■ EXERCISE DETAILS ■
Repeat, exactly as written, all of the entries, but not their pictures.

■ Two-scene object counts ■

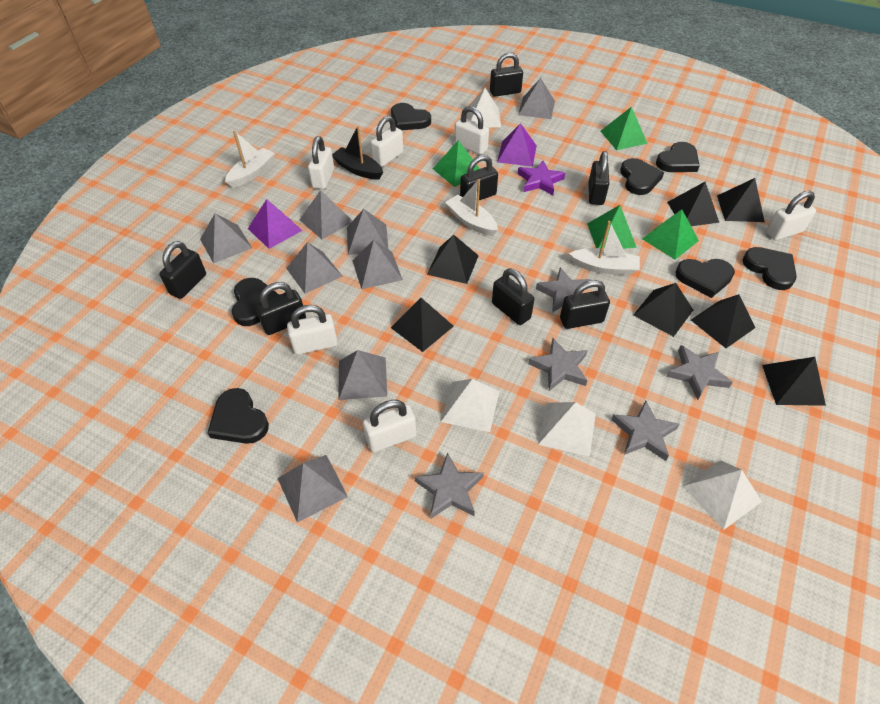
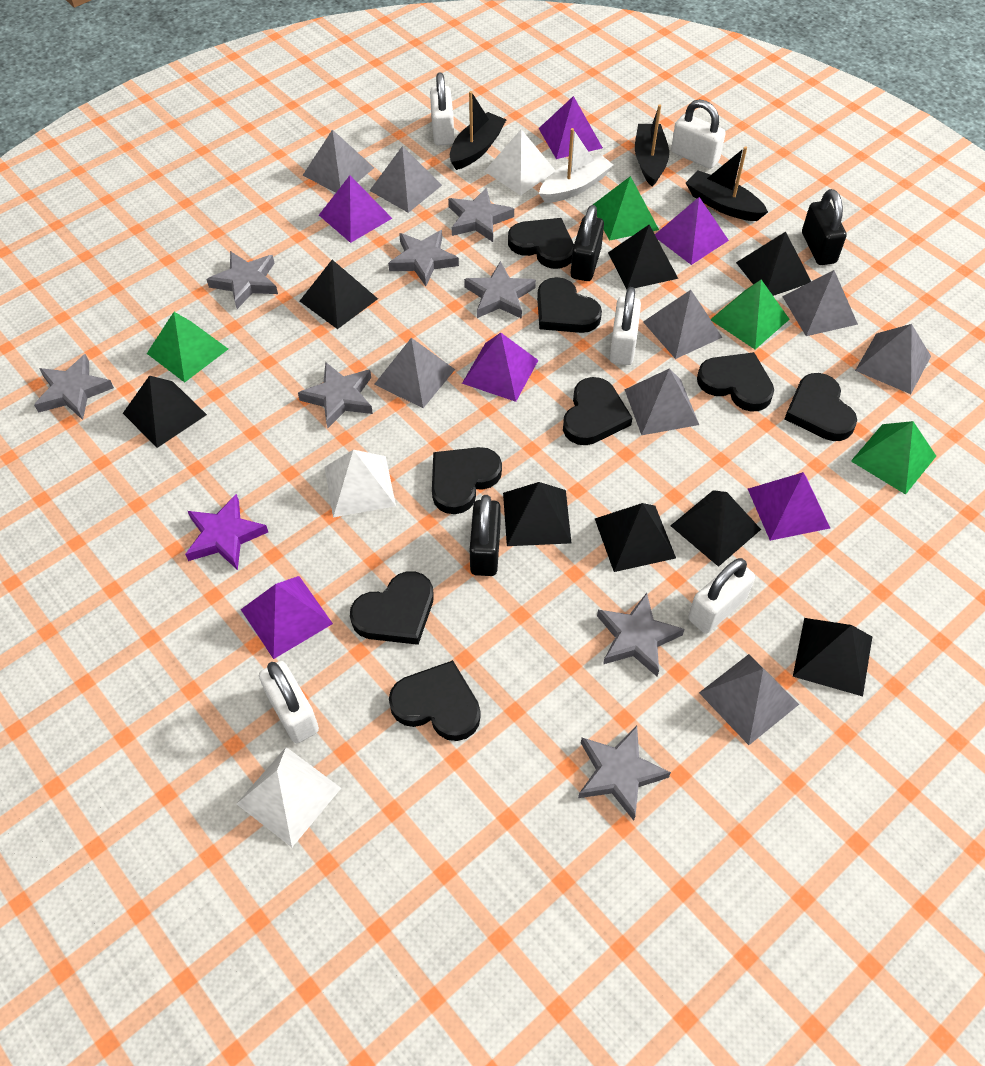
black boat: 1 -> 3
black heart: 7 -> 8
black padlock: 7 -> 3
black pyramid: 7 -> 8
grey star: 5 -> 8
purple pyramid: 2 -> 6
white boat: 3 -> 1
white padlock: 6 -> 5
white pyramid: 4 -> 3

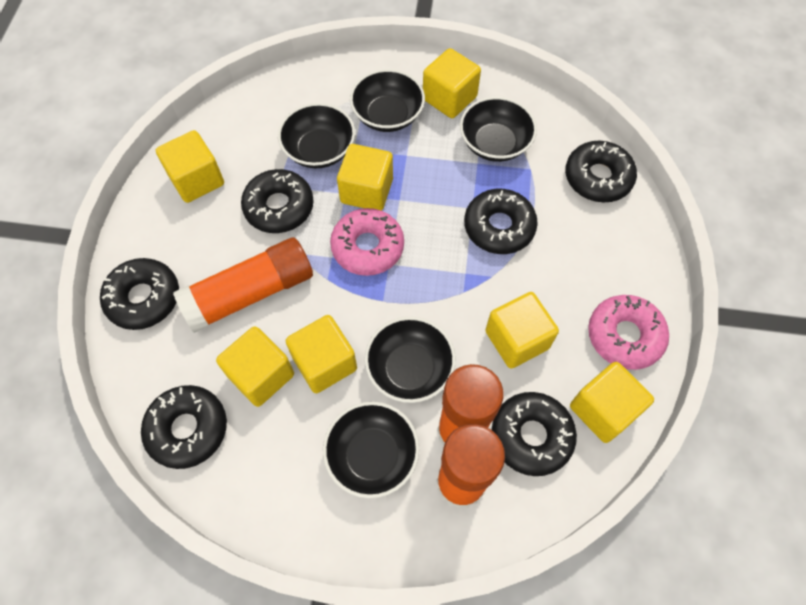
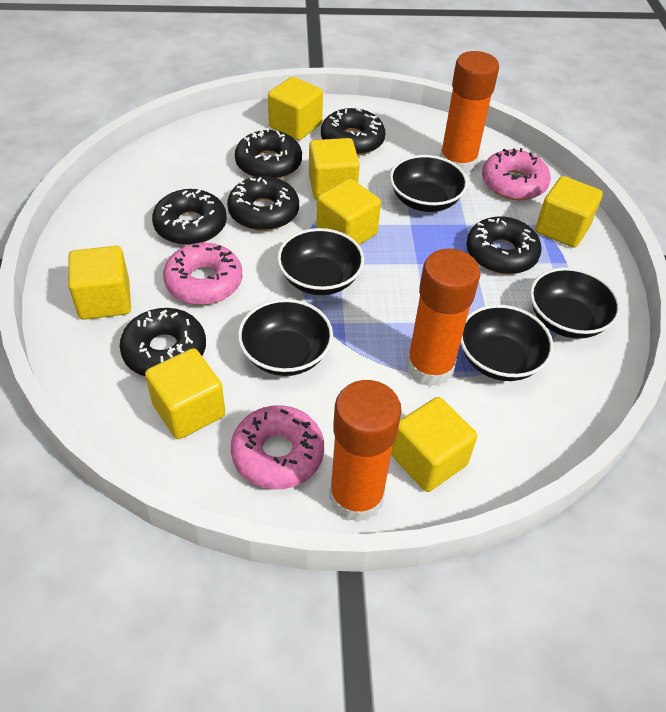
pink donut: 2 -> 3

■ THE ANSWER ■
black boat: 1 -> 3
black heart: 7 -> 8
black padlock: 7 -> 3
black pyramid: 7 -> 8
grey star: 5 -> 8
purple pyramid: 2 -> 6
white boat: 3 -> 1
white padlock: 6 -> 5
white pyramid: 4 -> 3

pink donut: 2 -> 3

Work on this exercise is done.